■ Information given ■
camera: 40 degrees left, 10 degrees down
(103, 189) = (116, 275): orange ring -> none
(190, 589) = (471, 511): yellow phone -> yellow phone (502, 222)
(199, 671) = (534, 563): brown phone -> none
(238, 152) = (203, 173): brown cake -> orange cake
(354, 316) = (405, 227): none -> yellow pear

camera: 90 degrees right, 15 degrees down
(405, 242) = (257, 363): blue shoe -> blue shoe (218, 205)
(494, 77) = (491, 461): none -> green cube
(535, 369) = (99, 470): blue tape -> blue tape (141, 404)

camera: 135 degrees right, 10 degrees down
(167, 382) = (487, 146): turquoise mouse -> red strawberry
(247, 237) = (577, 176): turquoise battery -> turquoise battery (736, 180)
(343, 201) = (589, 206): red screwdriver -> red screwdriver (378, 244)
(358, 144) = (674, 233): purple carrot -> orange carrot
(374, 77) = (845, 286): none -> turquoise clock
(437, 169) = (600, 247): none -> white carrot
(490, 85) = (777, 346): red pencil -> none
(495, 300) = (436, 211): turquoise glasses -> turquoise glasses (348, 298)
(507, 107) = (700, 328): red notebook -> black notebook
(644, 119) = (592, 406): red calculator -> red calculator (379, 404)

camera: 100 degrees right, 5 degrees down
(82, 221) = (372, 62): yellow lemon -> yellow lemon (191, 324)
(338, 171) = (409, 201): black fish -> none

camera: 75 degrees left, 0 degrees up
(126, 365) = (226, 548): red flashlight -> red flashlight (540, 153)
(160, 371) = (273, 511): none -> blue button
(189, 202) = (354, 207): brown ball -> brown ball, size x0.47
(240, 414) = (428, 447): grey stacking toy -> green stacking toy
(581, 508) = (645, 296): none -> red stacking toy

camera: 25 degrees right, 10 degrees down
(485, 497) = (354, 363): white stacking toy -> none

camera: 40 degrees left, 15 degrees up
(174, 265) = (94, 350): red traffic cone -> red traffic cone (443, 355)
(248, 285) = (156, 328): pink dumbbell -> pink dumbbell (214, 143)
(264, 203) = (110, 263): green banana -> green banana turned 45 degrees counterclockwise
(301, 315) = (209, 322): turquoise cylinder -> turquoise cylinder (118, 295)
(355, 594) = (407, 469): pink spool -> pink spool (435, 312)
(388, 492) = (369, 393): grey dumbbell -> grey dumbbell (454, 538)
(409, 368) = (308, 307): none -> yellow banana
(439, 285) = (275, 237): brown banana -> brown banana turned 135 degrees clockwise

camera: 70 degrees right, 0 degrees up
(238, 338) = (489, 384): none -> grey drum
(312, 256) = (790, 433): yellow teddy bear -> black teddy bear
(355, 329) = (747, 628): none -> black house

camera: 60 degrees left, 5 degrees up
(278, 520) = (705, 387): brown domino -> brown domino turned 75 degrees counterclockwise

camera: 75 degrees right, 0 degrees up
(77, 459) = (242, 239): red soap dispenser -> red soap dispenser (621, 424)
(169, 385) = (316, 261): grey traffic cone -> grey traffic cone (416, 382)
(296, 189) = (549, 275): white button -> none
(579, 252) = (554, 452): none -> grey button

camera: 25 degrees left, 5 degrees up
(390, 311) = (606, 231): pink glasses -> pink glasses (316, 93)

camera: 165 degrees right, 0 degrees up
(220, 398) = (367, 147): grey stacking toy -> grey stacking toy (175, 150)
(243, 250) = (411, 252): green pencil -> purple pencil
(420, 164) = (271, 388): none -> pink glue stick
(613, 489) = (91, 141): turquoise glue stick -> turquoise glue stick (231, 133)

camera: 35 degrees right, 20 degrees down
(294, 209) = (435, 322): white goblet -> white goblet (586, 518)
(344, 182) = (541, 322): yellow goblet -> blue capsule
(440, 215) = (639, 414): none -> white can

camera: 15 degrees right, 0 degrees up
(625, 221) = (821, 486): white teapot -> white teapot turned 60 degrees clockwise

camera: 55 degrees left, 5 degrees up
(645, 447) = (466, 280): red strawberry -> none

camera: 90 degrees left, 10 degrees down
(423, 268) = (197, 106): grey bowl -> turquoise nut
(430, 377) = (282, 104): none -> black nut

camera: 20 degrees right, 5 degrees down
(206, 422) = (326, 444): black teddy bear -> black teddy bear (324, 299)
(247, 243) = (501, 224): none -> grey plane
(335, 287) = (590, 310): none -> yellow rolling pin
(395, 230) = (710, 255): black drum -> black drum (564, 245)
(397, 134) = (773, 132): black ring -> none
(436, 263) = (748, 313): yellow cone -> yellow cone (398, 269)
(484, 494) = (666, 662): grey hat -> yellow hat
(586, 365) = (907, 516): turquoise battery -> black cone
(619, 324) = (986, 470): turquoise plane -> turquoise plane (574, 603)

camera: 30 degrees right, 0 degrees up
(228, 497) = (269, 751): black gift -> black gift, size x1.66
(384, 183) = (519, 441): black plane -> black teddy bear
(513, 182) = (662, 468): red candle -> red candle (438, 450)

■ Assigned task ■
Print the material once more, exactly as it appears.

■ Solution to the exercise ■
camera: 40 degrees left, 10 degrees down
(103, 189) = (116, 275): orange ring -> none
(190, 589) = (471, 511): yellow phone -> yellow phone (502, 222)
(199, 671) = (534, 563): brown phone -> none
(238, 152) = (203, 173): brown cake -> orange cake
(354, 316) = (405, 227): none -> yellow pear

camera: 90 degrees right, 15 degrees down
(405, 242) = (257, 363): blue shoe -> blue shoe (218, 205)
(494, 77) = (491, 461): none -> green cube
(535, 369) = (99, 470): blue tape -> blue tape (141, 404)

camera: 135 degrees right, 10 degrees down
(167, 382) = (487, 146): turquoise mouse -> red strawberry
(247, 237) = (577, 176): turquoise battery -> turquoise battery (736, 180)
(343, 201) = (589, 206): red screwdriver -> red screwdriver (378, 244)
(358, 144) = (674, 233): purple carrot -> orange carrot
(374, 77) = (845, 286): none -> turquoise clock
(437, 169) = (600, 247): none -> white carrot
(490, 85) = (777, 346): red pencil -> none
(495, 300) = (436, 211): turquoise glasses -> turquoise glasses (348, 298)
(507, 107) = (700, 328): red notebook -> black notebook
(644, 119) = (592, 406): red calculator -> red calculator (379, 404)

camera: 100 degrees right, 5 degrees down
(82, 221) = (372, 62): yellow lemon -> yellow lemon (191, 324)
(338, 171) = (409, 201): black fish -> none

camera: 75 degrees left, 0 degrees up
(126, 365) = (226, 548): red flashlight -> red flashlight (540, 153)
(160, 371) = (273, 511): none -> blue button
(189, 202) = (354, 207): brown ball -> brown ball, size x0.47
(240, 414) = (428, 447): grey stacking toy -> green stacking toy
(581, 508) = (645, 296): none -> red stacking toy

camera: 25 degrees right, 10 degrees down
(485, 497) = (354, 363): white stacking toy -> none

camera: 40 degrees left, 15 degrees up
(174, 265) = (94, 350): red traffic cone -> red traffic cone (443, 355)
(248, 285) = (156, 328): pink dumbbell -> pink dumbbell (214, 143)
(264, 203) = (110, 263): green banana -> green banana turned 45 degrees counterclockwise
(301, 315) = (209, 322): turquoise cylinder -> turquoise cylinder (118, 295)
(355, 594) = (407, 469): pink spool -> pink spool (435, 312)
(388, 492) = (369, 393): grey dumbbell -> grey dumbbell (454, 538)
(409, 368) = (308, 307): none -> yellow banana
(439, 285) = (275, 237): brown banana -> brown banana turned 135 degrees clockwise

camera: 70 degrees right, 0 degrees up
(238, 338) = (489, 384): none -> grey drum
(312, 256) = (790, 433): yellow teddy bear -> black teddy bear
(355, 329) = (747, 628): none -> black house

camera: 60 degrees left, 5 degrees up
(278, 520) = (705, 387): brown domino -> brown domino turned 75 degrees counterclockwise

camera: 75 degrees right, 0 degrees up
(77, 459) = (242, 239): red soap dispenser -> red soap dispenser (621, 424)
(169, 385) = (316, 261): grey traffic cone -> grey traffic cone (416, 382)
(296, 189) = (549, 275): white button -> none
(579, 252) = (554, 452): none -> grey button

camera: 25 degrees left, 5 degrees up
(390, 311) = (606, 231): pink glasses -> pink glasses (316, 93)

camera: 165 degrees right, 0 degrees up
(220, 398) = (367, 147): grey stacking toy -> grey stacking toy (175, 150)
(243, 250) = (411, 252): green pencil -> purple pencil
(420, 164) = (271, 388): none -> pink glue stick
(613, 489) = (91, 141): turquoise glue stick -> turquoise glue stick (231, 133)

camera: 35 degrees right, 20 degrees down
(294, 209) = (435, 322): white goblet -> white goblet (586, 518)
(344, 182) = (541, 322): yellow goblet -> blue capsule
(440, 215) = (639, 414): none -> white can

camera: 15 degrees right, 0 degrees up
(625, 221) = (821, 486): white teapot -> white teapot turned 60 degrees clockwise

camera: 55 degrees left, 5 degrees up
(645, 447) = (466, 280): red strawberry -> none

camera: 90 degrees left, 10 degrees down
(423, 268) = (197, 106): grey bowl -> turquoise nut
(430, 377) = (282, 104): none -> black nut

camera: 20 degrees right, 5 degrees down
(206, 422) = (326, 444): black teddy bear -> black teddy bear (324, 299)
(247, 243) = (501, 224): none -> grey plane
(335, 287) = (590, 310): none -> yellow rolling pin
(395, 230) = (710, 255): black drum -> black drum (564, 245)
(397, 134) = (773, 132): black ring -> none
(436, 263) = (748, 313): yellow cone -> yellow cone (398, 269)
(484, 494) = (666, 662): grey hat -> yellow hat
(586, 365) = (907, 516): turquoise battery -> black cone
(619, 324) = (986, 470): turquoise plane -> turquoise plane (574, 603)

camera: 30 degrees right, 0 degrees up
(228, 497) = (269, 751): black gift -> black gift, size x1.66
(384, 183) = (519, 441): black plane -> black teddy bear
(513, 182) = (662, 468): red candle -> red candle (438, 450)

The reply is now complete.